## What is expected
Using the material below, copy every line where "camera" appears.
** Opening Data to examine block **
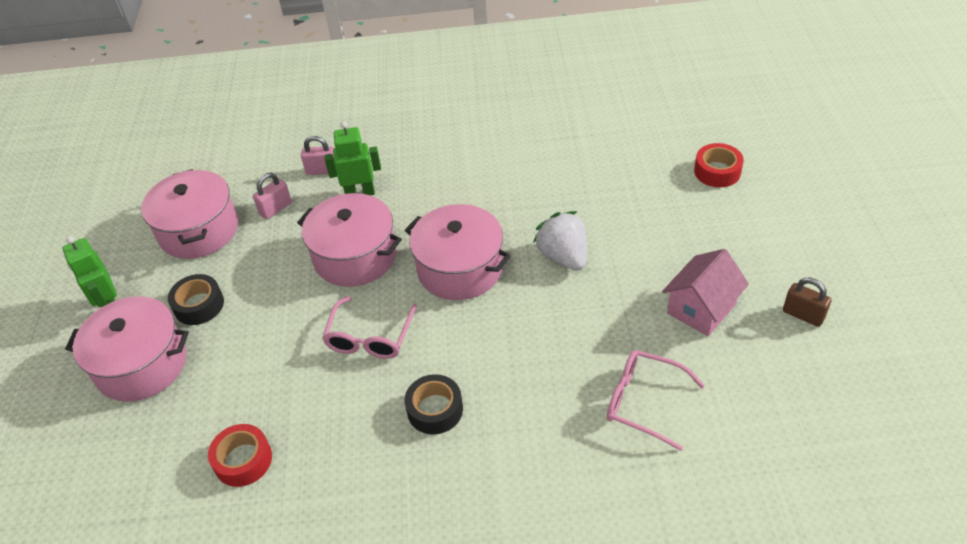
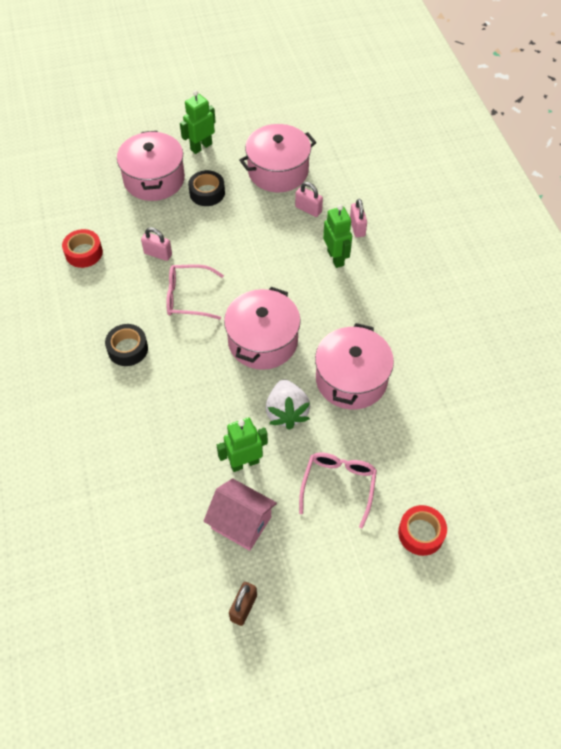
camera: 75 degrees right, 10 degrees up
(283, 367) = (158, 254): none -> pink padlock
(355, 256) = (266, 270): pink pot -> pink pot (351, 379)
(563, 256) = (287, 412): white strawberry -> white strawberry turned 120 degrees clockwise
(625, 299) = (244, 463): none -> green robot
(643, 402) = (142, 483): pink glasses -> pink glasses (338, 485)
** Closing Data to examine block **
** Opening Data to examine block **
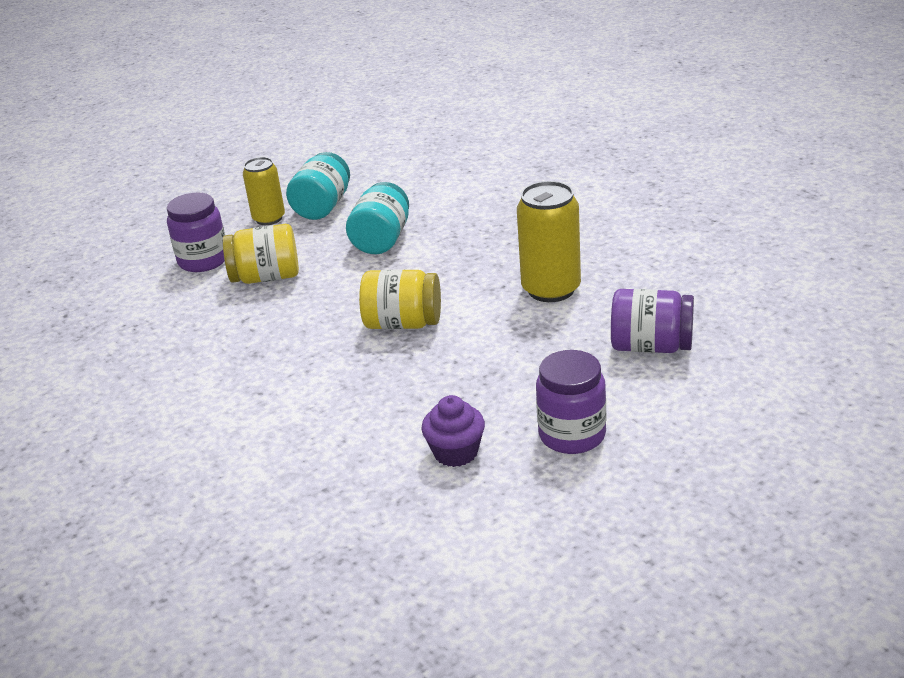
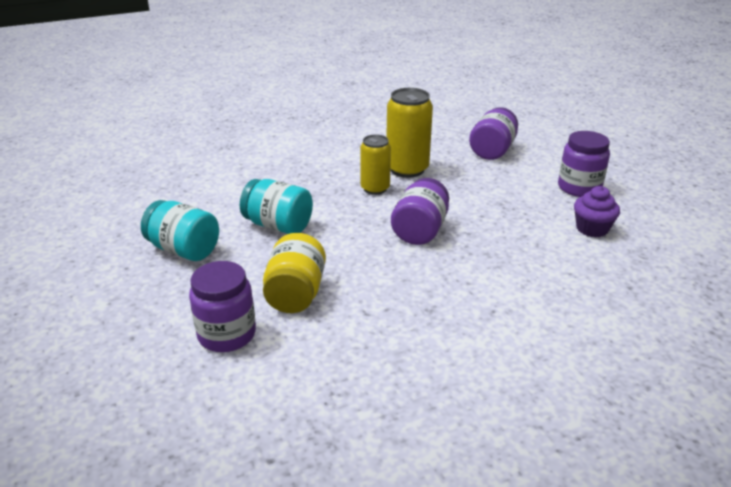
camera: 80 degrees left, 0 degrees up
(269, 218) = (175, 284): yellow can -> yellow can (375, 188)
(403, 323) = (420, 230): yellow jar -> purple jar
** Closing Data to examine block **
## Solution for this problem
camera: 75 degrees right, 10 degrees up
camera: 80 degrees left, 0 degrees up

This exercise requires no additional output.